**Problem:**
Reproduce the records precisely. Omit every picture.

**Task data:**
►
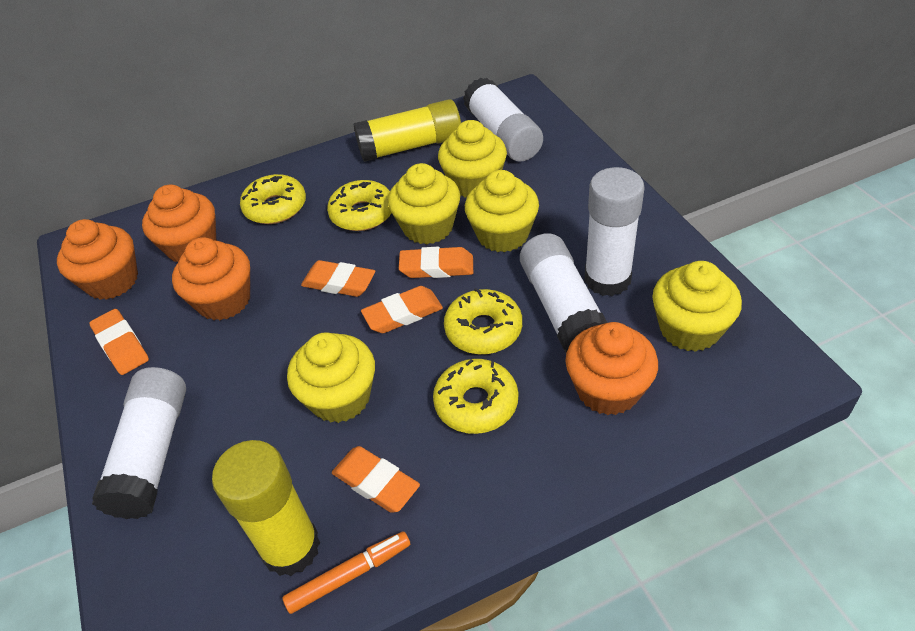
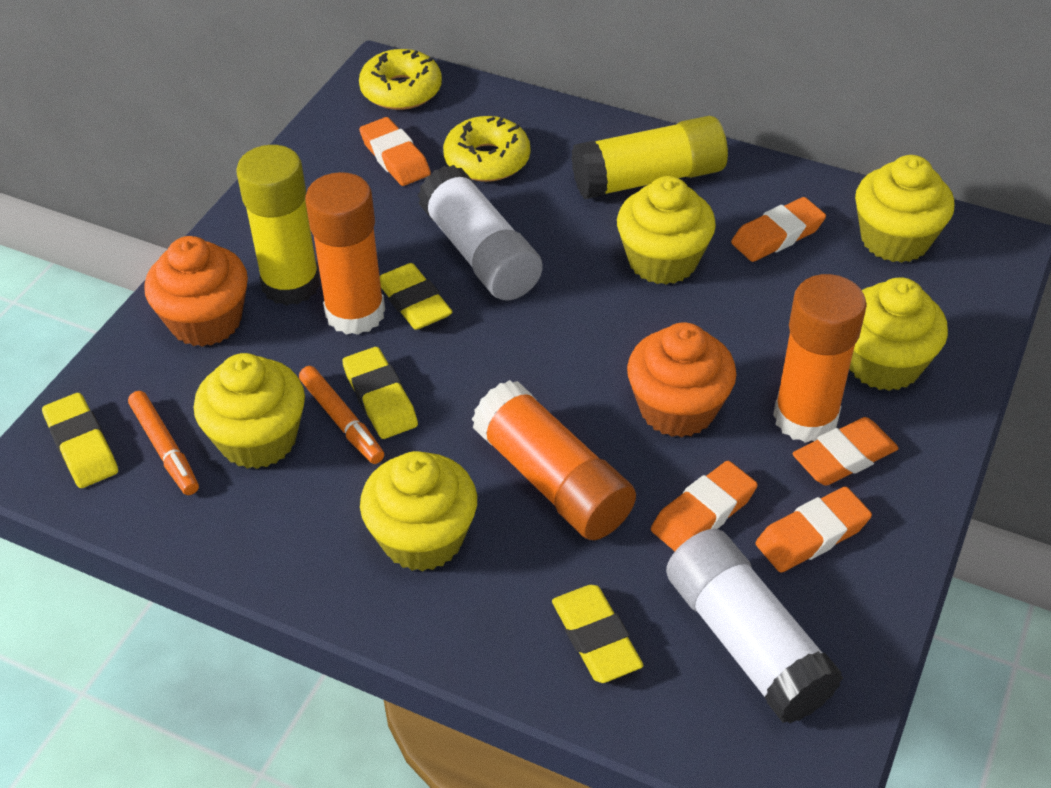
orange cupcake: 4 -> 2
orange glue stick: 0 -> 3
orange marker: 1 -> 2
white glue stick: 4 -> 2
yellow donut: 4 -> 2
yellow eraser: 0 -> 4

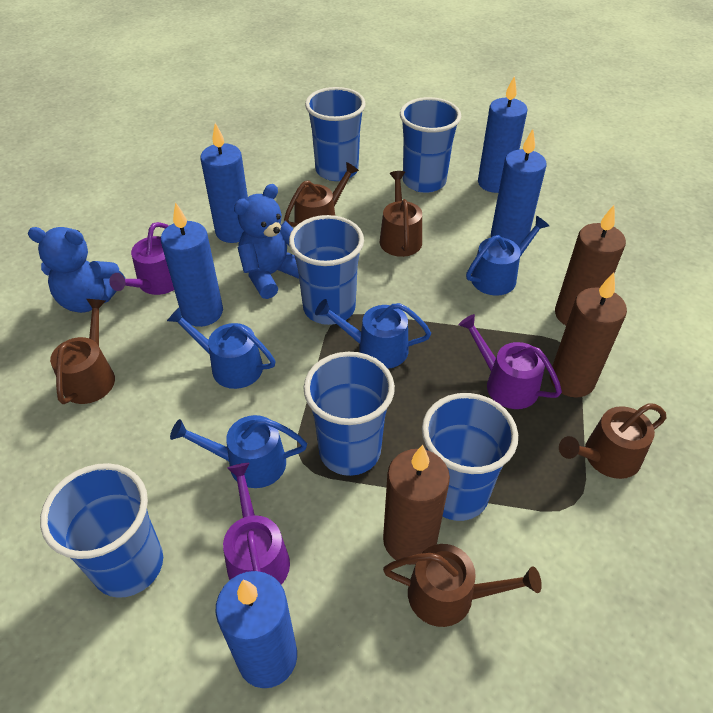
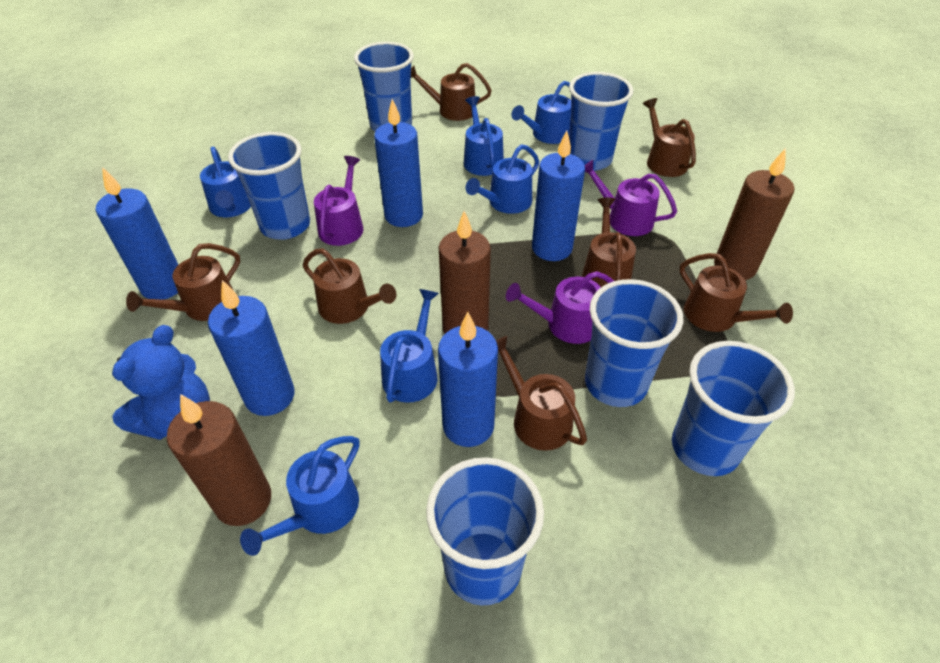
blue teddy bear: 2 -> 1
blue watering can: 4 -> 6
brown watering can: 5 -> 7

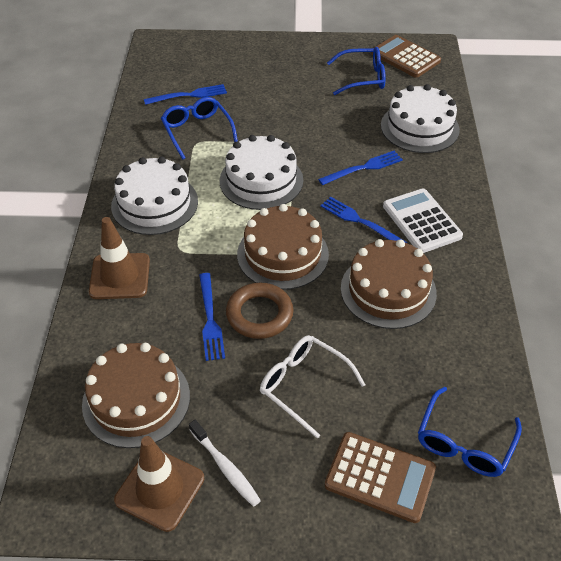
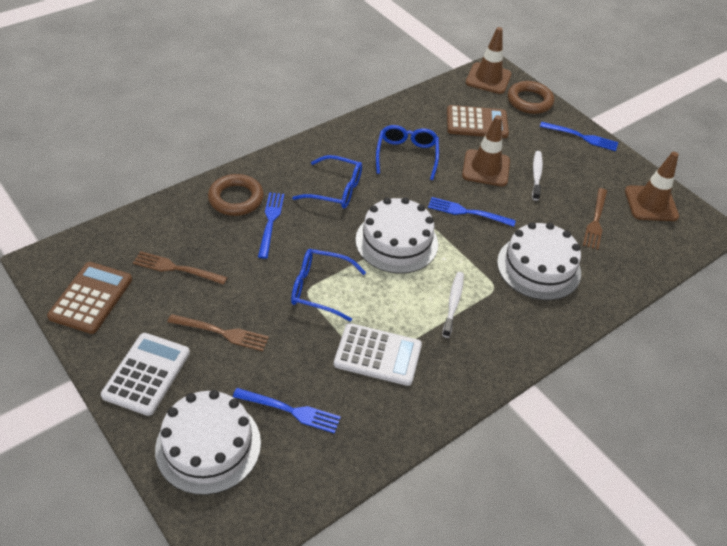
brown cake: 3 -> 0
brown fork: 0 -> 3
brown ring: 1 -> 2
brown traffic cone: 2 -> 3
white calculator: 1 -> 2
white glasses: 1 -> 0
white toothbrush: 1 -> 2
◄
**Solution for this exercise:**
orange cupcake: 4 -> 2
orange glue stick: 0 -> 3
orange marker: 1 -> 2
white glue stick: 4 -> 2
yellow donut: 4 -> 2
yellow eraser: 0 -> 4

blue teddy bear: 2 -> 1
blue watering can: 4 -> 6
brown watering can: 5 -> 7

brown cake: 3 -> 0
brown fork: 0 -> 3
brown ring: 1 -> 2
brown traffic cone: 2 -> 3
white calculator: 1 -> 2
white glasses: 1 -> 0
white toothbrush: 1 -> 2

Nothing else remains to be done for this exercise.